* _Work task_: Give the records again word for word. Leave every picture out.
*** Opening Records supplied ***
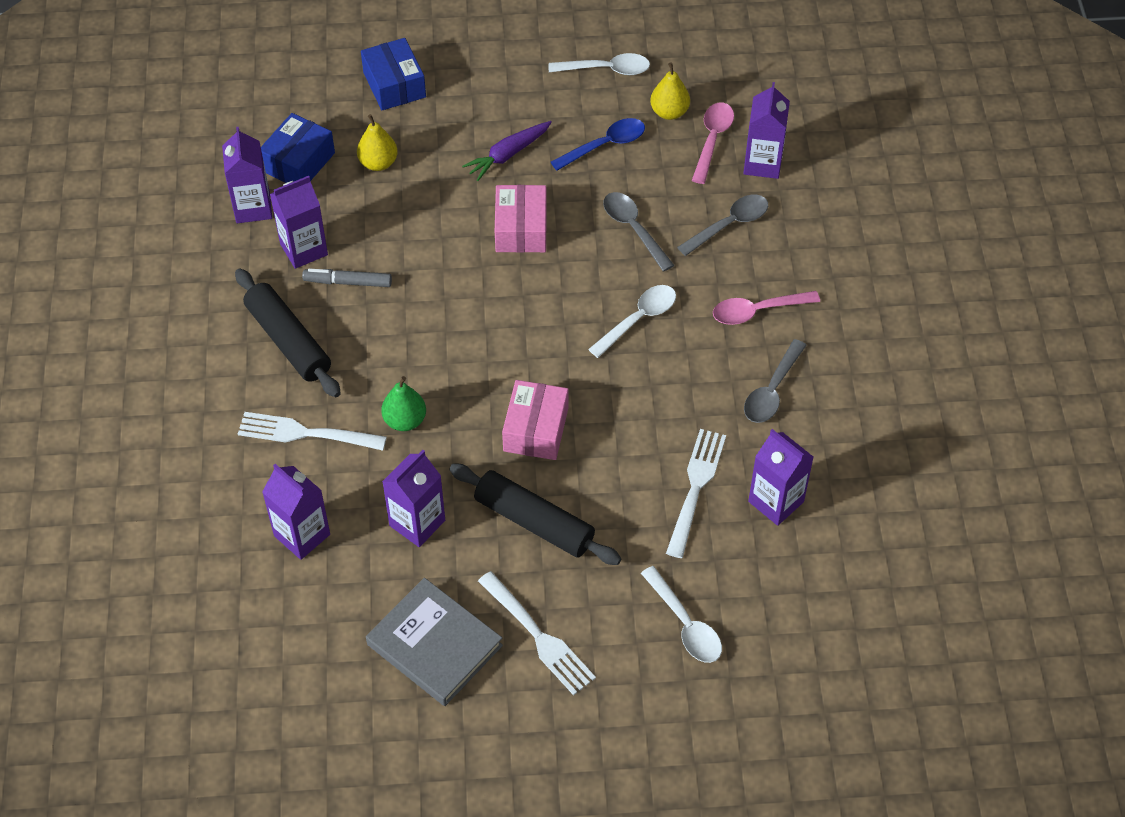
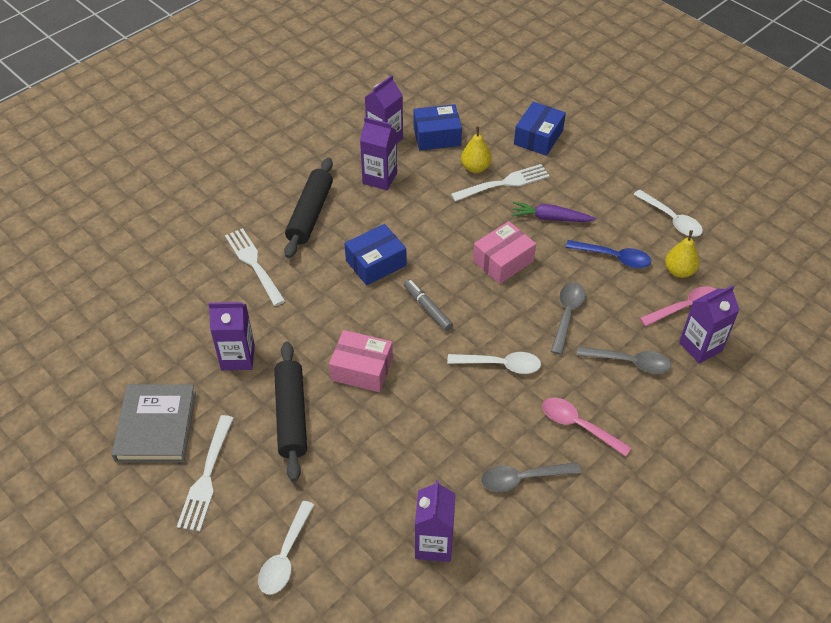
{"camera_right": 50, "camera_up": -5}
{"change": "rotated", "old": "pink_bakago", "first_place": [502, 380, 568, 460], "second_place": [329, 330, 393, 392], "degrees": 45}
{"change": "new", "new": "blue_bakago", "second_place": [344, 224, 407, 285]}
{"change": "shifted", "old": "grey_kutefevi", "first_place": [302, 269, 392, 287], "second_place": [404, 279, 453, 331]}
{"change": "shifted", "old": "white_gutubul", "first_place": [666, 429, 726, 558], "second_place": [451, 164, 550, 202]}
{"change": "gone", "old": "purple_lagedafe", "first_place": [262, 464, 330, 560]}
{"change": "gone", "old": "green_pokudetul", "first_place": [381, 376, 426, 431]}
*** Closing Records supplied ***
* _Response for this exercise_:
{"camera_right": 50, "camera_up": -5}
{"change": "rotated", "old": "pink_bakago", "first_place": [502, 380, 568, 460], "second_place": [329, 330, 393, 392], "degrees": 45}
{"change": "new", "new": "blue_bakago", "second_place": [344, 224, 407, 285]}
{"change": "shifted", "old": "grey_kutefevi", "first_place": [302, 269, 392, 287], "second_place": [404, 279, 453, 331]}
{"change": "shifted", "old": "white_gutubul", "first_place": [666, 429, 726, 558], "second_place": [451, 164, 550, 202]}
{"change": "gone", "old": "purple_lagedafe", "first_place": [262, 464, 330, 560]}
{"change": "gone", "old": "green_pokudetul", "first_place": [381, 376, 426, 431]}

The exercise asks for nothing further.